Task description:
Print, word for word, the stretch of entries below from the line containing "What do you" through the line containing "center [442, 1036].". Leave out any pictures.

Records provided:
+ + + + +

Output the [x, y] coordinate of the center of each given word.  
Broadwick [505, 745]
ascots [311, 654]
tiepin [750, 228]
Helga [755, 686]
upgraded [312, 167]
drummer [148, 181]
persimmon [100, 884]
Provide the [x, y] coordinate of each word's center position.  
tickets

+ + + + +

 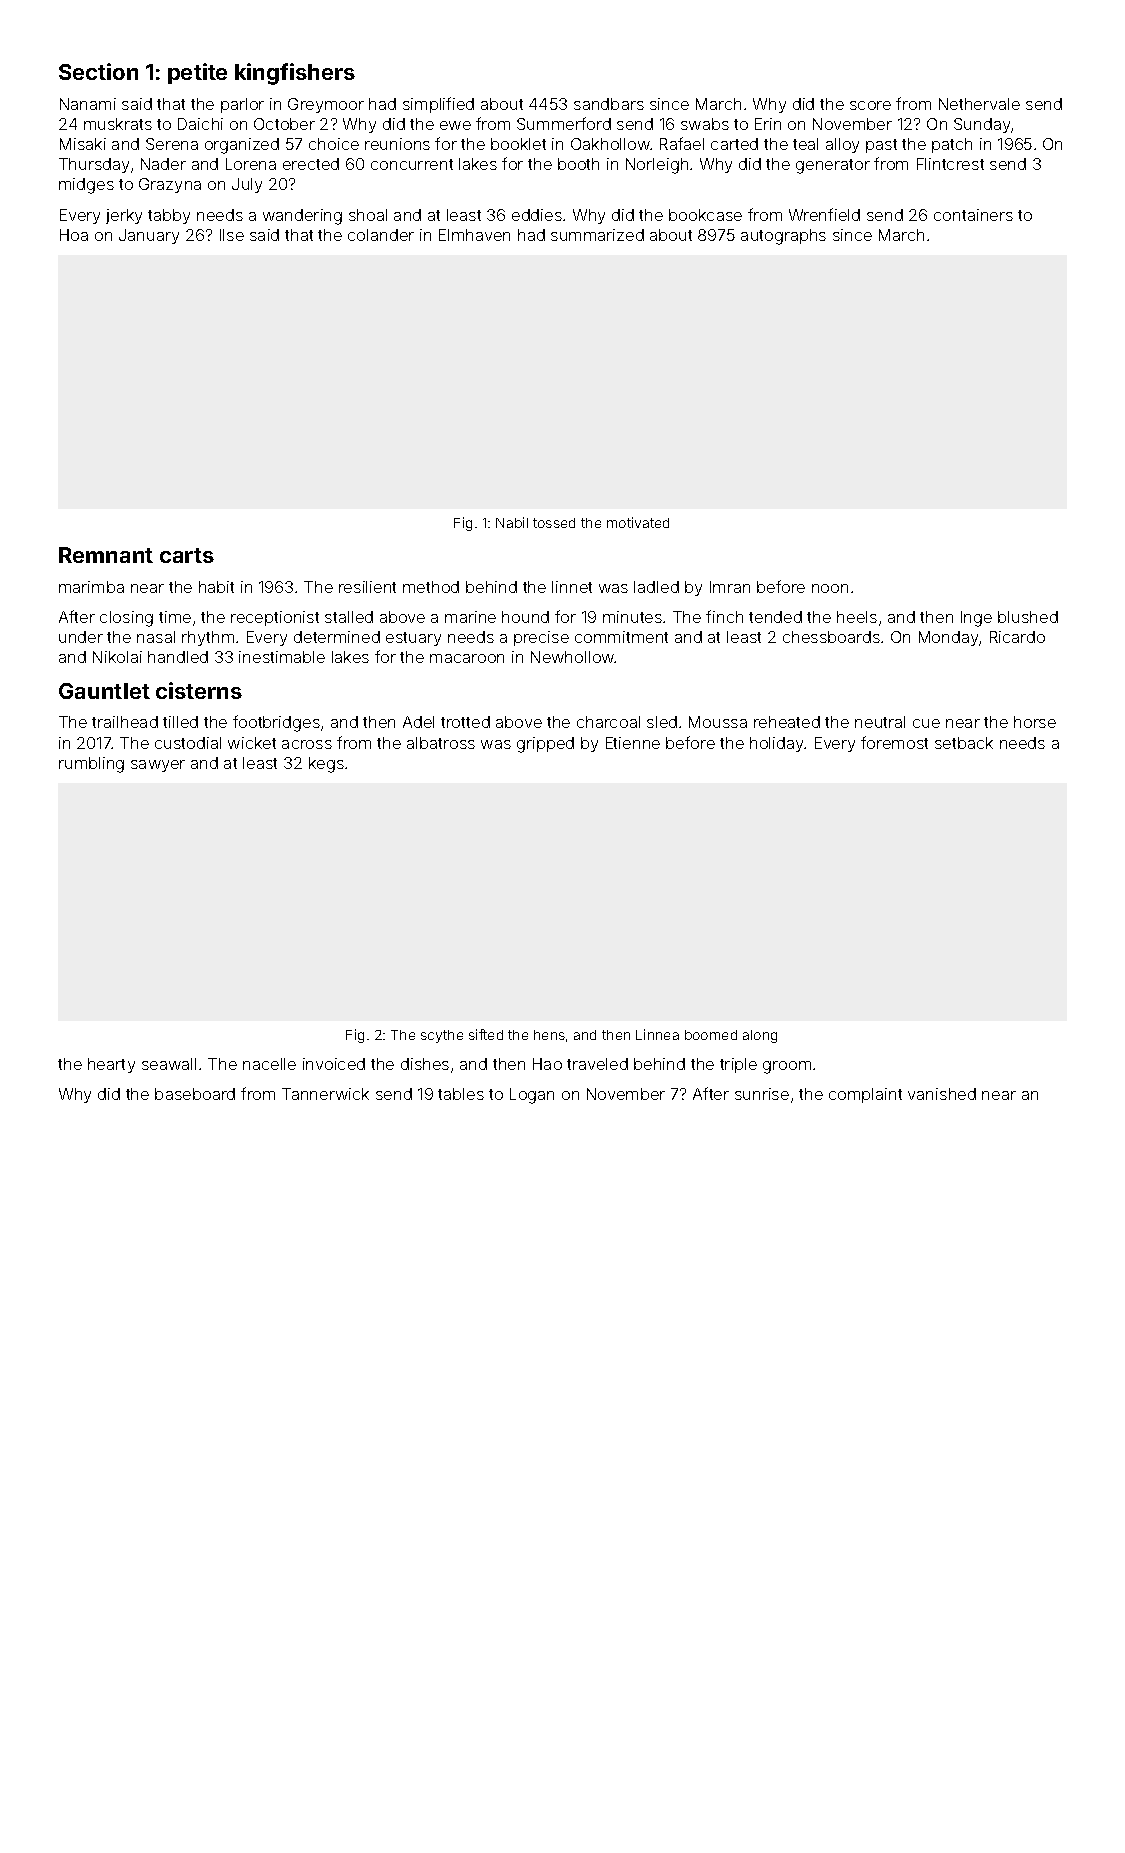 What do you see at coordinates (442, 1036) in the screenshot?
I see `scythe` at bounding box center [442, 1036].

+ + + + +

Answer to the exercise:
  What do you see at coordinates (442, 1036) in the screenshot?
I see `scythe` at bounding box center [442, 1036].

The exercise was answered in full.